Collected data
/---
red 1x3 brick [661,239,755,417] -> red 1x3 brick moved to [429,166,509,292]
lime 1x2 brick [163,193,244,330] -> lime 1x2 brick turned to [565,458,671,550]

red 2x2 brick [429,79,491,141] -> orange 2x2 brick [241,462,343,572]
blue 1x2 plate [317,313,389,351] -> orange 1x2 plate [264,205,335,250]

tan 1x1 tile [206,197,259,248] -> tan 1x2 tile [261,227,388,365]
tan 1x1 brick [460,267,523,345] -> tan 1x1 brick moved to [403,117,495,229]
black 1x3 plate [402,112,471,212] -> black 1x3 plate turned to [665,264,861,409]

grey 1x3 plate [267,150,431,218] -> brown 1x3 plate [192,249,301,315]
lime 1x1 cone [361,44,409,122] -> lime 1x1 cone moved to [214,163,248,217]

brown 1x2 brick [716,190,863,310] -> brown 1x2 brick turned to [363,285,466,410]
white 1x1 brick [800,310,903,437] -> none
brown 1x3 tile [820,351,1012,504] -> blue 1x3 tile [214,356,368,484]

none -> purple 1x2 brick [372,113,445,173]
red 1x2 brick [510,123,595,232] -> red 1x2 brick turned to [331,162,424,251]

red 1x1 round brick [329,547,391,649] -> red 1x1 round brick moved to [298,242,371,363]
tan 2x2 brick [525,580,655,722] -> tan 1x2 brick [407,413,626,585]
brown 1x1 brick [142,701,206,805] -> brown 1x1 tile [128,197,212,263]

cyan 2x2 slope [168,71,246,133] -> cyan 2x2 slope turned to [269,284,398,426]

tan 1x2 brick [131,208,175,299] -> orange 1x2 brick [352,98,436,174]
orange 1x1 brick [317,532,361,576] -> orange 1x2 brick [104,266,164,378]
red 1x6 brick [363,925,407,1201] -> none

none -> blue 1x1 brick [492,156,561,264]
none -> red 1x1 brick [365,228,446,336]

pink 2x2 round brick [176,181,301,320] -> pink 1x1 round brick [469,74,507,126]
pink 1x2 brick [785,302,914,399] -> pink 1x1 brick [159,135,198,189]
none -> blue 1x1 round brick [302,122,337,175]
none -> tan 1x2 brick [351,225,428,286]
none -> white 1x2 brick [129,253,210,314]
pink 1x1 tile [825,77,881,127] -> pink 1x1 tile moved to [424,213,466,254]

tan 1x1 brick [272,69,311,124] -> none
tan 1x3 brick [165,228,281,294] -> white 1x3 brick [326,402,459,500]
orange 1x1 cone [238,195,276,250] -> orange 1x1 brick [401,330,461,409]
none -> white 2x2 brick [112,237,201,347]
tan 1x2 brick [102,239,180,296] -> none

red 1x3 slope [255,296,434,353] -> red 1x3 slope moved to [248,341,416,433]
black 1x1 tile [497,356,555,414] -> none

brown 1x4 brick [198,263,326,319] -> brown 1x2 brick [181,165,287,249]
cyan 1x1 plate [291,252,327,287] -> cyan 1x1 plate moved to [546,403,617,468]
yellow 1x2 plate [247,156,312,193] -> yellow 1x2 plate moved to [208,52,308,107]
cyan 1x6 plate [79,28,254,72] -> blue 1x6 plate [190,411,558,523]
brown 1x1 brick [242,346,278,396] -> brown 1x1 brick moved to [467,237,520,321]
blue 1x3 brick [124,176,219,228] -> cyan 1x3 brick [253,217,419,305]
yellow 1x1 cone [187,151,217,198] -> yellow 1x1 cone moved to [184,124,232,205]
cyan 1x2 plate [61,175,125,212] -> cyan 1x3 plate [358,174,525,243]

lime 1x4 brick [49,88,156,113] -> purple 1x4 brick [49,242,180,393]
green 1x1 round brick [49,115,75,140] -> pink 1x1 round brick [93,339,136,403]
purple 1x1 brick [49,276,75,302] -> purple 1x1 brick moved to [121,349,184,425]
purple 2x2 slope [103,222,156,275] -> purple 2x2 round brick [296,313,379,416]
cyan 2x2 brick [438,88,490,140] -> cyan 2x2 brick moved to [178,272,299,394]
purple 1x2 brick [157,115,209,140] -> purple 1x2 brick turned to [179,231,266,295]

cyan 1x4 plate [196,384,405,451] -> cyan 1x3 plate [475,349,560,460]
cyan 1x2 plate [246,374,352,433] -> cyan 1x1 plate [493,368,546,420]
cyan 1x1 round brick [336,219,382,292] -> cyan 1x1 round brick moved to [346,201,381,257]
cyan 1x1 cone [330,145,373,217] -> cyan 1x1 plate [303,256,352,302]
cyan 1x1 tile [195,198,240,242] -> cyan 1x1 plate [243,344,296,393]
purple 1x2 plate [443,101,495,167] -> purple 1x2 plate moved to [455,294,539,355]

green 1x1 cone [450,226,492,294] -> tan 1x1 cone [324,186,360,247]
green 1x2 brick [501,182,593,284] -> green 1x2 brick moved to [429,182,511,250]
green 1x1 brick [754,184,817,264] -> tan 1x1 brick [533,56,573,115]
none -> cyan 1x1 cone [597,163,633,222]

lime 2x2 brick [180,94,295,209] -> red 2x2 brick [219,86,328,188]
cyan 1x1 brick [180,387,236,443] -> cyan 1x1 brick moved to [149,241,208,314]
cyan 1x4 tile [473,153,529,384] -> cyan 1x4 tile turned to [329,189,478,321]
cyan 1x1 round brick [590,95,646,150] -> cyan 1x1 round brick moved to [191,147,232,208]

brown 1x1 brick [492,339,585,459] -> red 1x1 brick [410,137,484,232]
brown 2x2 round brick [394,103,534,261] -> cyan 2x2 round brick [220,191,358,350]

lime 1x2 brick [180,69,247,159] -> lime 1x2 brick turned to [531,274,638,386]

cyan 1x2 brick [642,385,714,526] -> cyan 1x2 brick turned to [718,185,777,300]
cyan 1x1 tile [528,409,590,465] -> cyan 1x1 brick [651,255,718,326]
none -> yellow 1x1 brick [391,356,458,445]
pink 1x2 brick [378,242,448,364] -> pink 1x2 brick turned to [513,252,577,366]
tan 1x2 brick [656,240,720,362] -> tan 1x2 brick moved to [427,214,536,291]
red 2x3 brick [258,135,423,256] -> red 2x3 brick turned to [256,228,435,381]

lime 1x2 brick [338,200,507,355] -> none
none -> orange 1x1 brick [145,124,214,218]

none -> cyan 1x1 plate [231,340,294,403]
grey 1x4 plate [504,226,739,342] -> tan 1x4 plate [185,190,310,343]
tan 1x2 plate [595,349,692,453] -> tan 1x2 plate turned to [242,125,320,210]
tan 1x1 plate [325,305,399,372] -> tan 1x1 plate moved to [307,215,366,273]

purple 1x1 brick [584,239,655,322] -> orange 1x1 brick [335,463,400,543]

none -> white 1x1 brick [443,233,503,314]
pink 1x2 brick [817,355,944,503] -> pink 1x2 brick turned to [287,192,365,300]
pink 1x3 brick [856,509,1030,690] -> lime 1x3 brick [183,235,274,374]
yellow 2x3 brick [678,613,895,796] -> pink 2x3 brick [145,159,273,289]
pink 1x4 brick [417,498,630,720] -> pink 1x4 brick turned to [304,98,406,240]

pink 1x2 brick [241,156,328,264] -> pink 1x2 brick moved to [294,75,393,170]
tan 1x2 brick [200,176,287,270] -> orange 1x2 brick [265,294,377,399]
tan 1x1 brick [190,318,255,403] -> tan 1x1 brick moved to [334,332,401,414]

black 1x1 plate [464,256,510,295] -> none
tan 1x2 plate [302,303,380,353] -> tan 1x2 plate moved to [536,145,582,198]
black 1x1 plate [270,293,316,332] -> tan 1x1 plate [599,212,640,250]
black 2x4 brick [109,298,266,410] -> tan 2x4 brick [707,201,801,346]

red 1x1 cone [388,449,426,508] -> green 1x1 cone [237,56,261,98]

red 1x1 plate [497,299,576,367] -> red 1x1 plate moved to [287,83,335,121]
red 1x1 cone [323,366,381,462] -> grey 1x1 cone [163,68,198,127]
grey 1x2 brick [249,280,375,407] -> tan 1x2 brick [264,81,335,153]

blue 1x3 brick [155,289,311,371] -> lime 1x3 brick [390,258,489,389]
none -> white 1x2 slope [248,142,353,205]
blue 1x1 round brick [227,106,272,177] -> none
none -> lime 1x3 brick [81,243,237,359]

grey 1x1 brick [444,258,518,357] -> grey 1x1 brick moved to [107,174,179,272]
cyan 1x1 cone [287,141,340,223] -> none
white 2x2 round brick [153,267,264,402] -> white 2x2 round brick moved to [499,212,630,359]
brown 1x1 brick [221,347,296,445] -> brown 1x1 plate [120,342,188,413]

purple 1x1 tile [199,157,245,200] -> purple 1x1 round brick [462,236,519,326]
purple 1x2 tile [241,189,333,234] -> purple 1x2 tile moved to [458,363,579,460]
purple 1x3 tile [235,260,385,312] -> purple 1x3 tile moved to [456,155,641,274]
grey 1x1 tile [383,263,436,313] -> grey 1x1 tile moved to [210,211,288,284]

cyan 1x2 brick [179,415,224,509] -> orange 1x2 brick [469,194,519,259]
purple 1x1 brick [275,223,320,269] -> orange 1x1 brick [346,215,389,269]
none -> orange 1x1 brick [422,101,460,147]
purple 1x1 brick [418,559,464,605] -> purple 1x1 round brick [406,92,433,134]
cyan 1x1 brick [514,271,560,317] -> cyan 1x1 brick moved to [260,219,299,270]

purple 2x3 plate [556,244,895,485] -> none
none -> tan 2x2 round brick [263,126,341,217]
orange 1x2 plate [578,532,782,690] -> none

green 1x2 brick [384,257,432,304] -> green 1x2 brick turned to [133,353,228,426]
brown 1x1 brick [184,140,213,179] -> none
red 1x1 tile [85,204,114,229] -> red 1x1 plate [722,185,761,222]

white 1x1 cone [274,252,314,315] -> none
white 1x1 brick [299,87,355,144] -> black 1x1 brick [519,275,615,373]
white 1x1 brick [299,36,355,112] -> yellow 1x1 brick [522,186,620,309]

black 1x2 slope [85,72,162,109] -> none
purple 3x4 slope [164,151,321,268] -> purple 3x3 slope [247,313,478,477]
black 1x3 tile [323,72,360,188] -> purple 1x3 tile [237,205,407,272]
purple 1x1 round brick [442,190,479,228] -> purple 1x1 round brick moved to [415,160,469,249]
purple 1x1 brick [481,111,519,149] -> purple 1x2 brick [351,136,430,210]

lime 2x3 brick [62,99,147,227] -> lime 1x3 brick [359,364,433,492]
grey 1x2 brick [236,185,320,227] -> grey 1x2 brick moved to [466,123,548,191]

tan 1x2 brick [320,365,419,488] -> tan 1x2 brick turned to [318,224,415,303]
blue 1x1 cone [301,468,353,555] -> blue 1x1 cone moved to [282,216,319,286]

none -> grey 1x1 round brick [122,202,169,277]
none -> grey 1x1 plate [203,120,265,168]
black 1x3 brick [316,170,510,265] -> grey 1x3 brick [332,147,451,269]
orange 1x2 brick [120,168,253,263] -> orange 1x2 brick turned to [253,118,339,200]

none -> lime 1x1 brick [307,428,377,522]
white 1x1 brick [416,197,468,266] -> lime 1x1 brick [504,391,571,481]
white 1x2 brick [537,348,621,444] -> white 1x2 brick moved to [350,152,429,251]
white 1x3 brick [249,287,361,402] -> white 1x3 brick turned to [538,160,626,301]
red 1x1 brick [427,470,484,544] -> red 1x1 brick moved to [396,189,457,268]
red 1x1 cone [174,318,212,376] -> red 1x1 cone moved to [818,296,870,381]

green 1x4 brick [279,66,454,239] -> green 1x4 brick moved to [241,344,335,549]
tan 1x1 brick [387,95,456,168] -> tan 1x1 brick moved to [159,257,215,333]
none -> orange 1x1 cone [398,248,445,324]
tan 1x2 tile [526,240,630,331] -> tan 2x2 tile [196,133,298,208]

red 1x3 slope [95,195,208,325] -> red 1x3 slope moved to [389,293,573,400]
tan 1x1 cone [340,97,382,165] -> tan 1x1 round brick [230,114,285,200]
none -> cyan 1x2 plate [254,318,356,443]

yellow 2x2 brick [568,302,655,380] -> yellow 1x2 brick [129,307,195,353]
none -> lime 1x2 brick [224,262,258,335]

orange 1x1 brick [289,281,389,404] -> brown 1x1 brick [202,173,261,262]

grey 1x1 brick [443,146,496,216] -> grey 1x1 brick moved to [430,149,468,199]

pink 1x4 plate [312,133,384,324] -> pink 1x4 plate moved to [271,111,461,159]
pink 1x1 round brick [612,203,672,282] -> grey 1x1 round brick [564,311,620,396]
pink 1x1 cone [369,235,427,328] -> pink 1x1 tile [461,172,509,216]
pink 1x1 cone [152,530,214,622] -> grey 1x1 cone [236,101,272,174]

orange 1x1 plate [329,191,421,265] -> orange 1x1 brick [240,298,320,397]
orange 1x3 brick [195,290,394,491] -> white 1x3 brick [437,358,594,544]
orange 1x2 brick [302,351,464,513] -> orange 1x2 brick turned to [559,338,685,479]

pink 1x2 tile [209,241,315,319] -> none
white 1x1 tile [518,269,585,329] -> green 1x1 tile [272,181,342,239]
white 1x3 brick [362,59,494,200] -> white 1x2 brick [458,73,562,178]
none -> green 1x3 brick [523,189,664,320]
\---
Try it: Working from the records above, write out verbatim only the lines from the line containing "grey 1x4 plate" through the line containing "white 2x2 round brick [153,267,264,402]".

Response to this exercise:
grey 1x4 plate [504,226,739,342] -> tan 1x4 plate [185,190,310,343]
tan 1x2 plate [595,349,692,453] -> tan 1x2 plate turned to [242,125,320,210]
tan 1x1 plate [325,305,399,372] -> tan 1x1 plate moved to [307,215,366,273]

purple 1x1 brick [584,239,655,322] -> orange 1x1 brick [335,463,400,543]

none -> white 1x1 brick [443,233,503,314]
pink 1x2 brick [817,355,944,503] -> pink 1x2 brick turned to [287,192,365,300]
pink 1x3 brick [856,509,1030,690] -> lime 1x3 brick [183,235,274,374]
yellow 2x3 brick [678,613,895,796] -> pink 2x3 brick [145,159,273,289]
pink 1x4 brick [417,498,630,720] -> pink 1x4 brick turned to [304,98,406,240]

pink 1x2 brick [241,156,328,264] -> pink 1x2 brick moved to [294,75,393,170]
tan 1x2 brick [200,176,287,270] -> orange 1x2 brick [265,294,377,399]
tan 1x1 brick [190,318,255,403] -> tan 1x1 brick moved to [334,332,401,414]

black 1x1 plate [464,256,510,295] -> none
tan 1x2 plate [302,303,380,353] -> tan 1x2 plate moved to [536,145,582,198]
black 1x1 plate [270,293,316,332] -> tan 1x1 plate [599,212,640,250]
black 2x4 brick [109,298,266,410] -> tan 2x4 brick [707,201,801,346]

red 1x1 cone [388,449,426,508] -> green 1x1 cone [237,56,261,98]

red 1x1 plate [497,299,576,367] -> red 1x1 plate moved to [287,83,335,121]
red 1x1 cone [323,366,381,462] -> grey 1x1 cone [163,68,198,127]
grey 1x2 brick [249,280,375,407] -> tan 1x2 brick [264,81,335,153]

blue 1x3 brick [155,289,311,371] -> lime 1x3 brick [390,258,489,389]
none -> white 1x2 slope [248,142,353,205]
blue 1x1 round brick [227,106,272,177] -> none
none -> lime 1x3 brick [81,243,237,359]

grey 1x1 brick [444,258,518,357] -> grey 1x1 brick moved to [107,174,179,272]
cyan 1x1 cone [287,141,340,223] -> none
white 2x2 round brick [153,267,264,402] -> white 2x2 round brick moved to [499,212,630,359]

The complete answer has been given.